Bring together all lines from the listing below that contain the string "cylinder".

Given information:
----

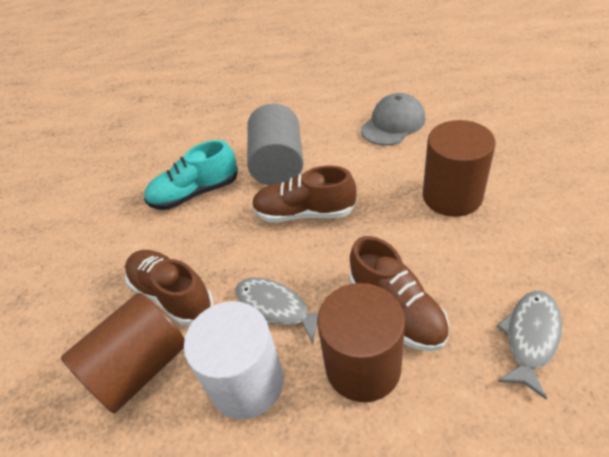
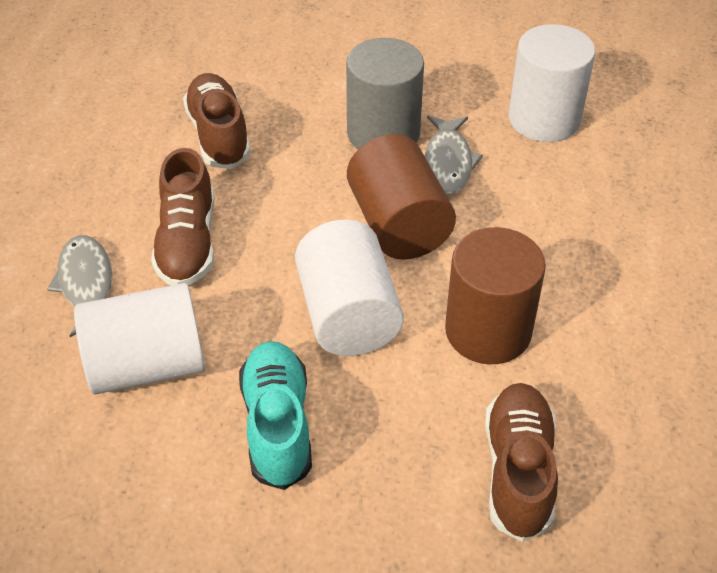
brown cylinder: 3 -> 2
grey cap: 1 -> 0
white cylinder: 1 -> 3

----

Task response:
brown cylinder: 3 -> 2
white cylinder: 1 -> 3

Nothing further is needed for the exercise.